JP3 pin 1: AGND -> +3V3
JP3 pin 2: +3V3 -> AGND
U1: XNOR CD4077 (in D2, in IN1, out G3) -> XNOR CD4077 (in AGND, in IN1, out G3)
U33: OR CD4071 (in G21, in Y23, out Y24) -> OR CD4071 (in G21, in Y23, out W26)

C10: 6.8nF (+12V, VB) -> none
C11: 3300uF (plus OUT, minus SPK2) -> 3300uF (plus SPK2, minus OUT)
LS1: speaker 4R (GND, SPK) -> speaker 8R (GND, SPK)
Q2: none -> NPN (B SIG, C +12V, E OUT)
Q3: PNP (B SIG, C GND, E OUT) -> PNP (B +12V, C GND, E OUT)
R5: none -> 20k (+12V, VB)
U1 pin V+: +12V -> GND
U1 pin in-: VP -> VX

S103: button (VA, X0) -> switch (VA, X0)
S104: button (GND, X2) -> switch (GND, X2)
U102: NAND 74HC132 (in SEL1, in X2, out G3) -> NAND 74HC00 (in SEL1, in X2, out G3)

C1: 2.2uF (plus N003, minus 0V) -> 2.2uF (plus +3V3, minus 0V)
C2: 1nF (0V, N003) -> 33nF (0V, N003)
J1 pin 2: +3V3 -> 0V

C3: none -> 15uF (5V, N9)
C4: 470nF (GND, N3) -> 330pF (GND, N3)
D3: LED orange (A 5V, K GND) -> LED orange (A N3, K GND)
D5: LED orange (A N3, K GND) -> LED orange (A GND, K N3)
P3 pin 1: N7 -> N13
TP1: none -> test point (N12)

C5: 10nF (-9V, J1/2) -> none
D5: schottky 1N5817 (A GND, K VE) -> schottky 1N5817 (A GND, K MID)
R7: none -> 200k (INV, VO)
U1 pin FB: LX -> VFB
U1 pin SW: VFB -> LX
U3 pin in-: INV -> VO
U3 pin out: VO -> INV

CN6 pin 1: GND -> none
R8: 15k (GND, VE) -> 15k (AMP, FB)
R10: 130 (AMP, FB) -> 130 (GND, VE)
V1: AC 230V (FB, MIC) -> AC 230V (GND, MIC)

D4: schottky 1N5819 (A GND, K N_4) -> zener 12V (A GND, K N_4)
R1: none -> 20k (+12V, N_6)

==============================

**WORK REQUIRED**
In the listing above, start at the line with "P3 pin 1: N7 -> N13", go on through the line with "V1: AC 230V (FB, MIC) -> AC 230V (GND, MIC)", and copy each of those lines exactly; leave out all the rest.

**WRITTEN ANSWER**
P3 pin 1: N7 -> N13
TP1: none -> test point (N12)

C5: 10nF (-9V, J1/2) -> none
D5: schottky 1N5817 (A GND, K VE) -> schottky 1N5817 (A GND, K MID)
R7: none -> 200k (INV, VO)
U1 pin FB: LX -> VFB
U1 pin SW: VFB -> LX
U3 pin in-: INV -> VO
U3 pin out: VO -> INV

CN6 pin 1: GND -> none
R8: 15k (GND, VE) -> 15k (AMP, FB)
R10: 130 (AMP, FB) -> 130 (GND, VE)
V1: AC 230V (FB, MIC) -> AC 230V (GND, MIC)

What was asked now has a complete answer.